== Data provided ==

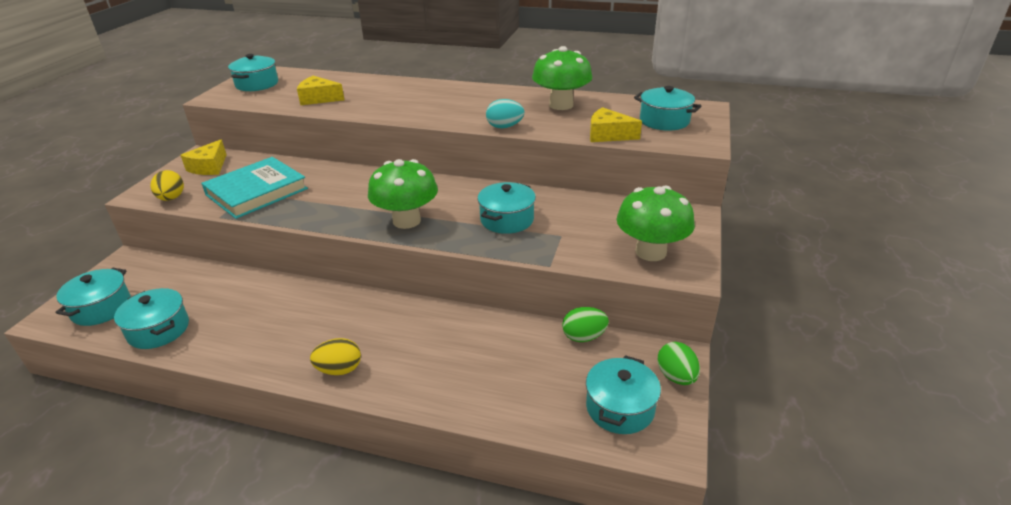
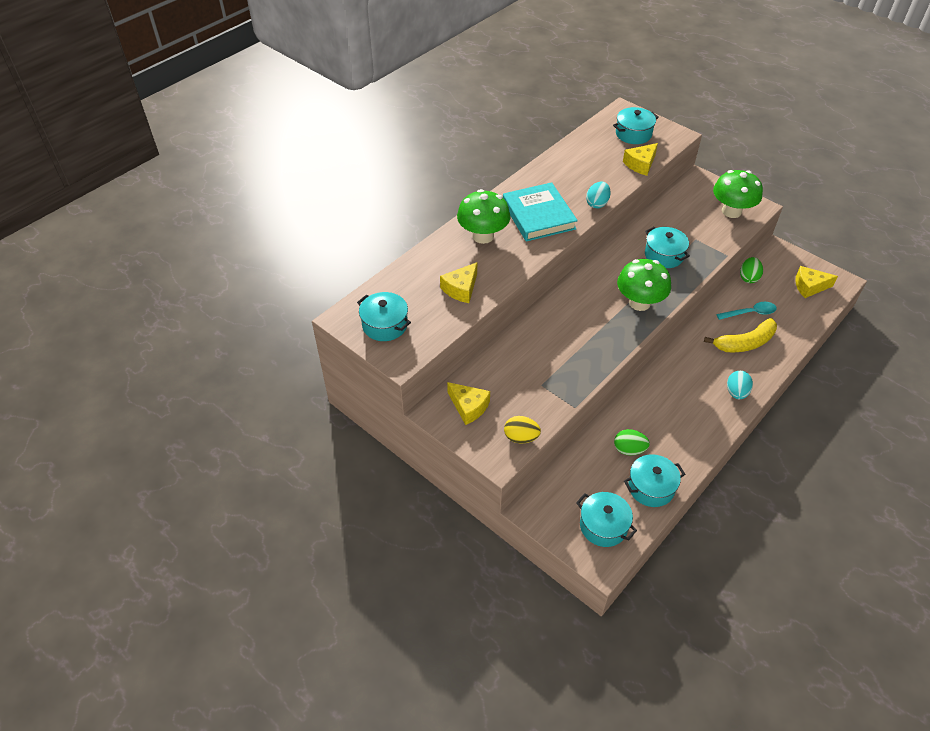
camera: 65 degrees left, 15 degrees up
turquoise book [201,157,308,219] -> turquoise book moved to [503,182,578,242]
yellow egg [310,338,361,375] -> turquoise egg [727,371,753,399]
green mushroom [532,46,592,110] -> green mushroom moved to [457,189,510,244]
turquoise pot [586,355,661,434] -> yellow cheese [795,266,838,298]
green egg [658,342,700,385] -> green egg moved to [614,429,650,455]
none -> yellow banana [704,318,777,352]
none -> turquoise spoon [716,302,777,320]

===
== Data provided ==

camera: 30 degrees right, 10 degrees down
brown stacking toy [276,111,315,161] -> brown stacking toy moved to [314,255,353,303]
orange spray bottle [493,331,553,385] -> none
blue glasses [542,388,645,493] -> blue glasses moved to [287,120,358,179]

===
== Data provided ==

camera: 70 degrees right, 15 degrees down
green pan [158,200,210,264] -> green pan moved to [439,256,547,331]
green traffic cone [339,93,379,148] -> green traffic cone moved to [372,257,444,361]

===

**About this exercise**: From the records above, quote only the lines running from the line with "camera: 65 degrees left, 15 degrees up" to the line with "turquoise pot [586,355,661,434]", both lines included.

**Result for this exercise**:
camera: 65 degrees left, 15 degrees up
turquoise book [201,157,308,219] -> turquoise book moved to [503,182,578,242]
yellow egg [310,338,361,375] -> turquoise egg [727,371,753,399]
green mushroom [532,46,592,110] -> green mushroom moved to [457,189,510,244]
turquoise pot [586,355,661,434] -> yellow cheese [795,266,838,298]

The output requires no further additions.